- [HOW TO COMPLETE THIS TASK]:
All lines from the line containing "pink eraser [315,168,358,193]" up to and including the last line of the listing below should be echoed exactly; no other lines belong in the response.

- [DATA]:
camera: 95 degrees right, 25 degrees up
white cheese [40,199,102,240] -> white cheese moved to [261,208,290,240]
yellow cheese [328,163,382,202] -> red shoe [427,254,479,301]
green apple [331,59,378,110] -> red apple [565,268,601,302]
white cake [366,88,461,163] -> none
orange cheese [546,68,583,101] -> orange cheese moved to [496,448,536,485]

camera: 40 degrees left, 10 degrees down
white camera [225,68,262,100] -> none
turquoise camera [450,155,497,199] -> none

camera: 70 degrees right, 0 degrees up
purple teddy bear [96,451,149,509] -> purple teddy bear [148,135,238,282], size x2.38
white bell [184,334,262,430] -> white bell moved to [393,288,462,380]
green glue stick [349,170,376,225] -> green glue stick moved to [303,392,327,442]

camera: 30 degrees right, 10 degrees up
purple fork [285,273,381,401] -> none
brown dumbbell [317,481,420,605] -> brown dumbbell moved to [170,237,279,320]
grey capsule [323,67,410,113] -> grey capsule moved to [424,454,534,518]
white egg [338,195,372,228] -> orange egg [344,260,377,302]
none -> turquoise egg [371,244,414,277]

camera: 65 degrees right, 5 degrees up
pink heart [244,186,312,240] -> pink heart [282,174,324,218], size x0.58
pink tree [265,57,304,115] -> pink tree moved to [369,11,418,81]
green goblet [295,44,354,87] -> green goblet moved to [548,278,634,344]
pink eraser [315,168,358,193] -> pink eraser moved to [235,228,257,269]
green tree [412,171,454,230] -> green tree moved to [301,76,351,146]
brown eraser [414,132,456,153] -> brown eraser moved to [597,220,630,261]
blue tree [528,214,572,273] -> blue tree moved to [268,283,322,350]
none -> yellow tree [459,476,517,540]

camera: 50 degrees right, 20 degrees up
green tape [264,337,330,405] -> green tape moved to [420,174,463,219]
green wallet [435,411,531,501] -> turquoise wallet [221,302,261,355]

- [SOLUTION]:
pink eraser [315,168,358,193] -> pink eraser moved to [235,228,257,269]
green tree [412,171,454,230] -> green tree moved to [301,76,351,146]
brown eraser [414,132,456,153] -> brown eraser moved to [597,220,630,261]
blue tree [528,214,572,273] -> blue tree moved to [268,283,322,350]
none -> yellow tree [459,476,517,540]

camera: 50 degrees right, 20 degrees up
green tape [264,337,330,405] -> green tape moved to [420,174,463,219]
green wallet [435,411,531,501] -> turquoise wallet [221,302,261,355]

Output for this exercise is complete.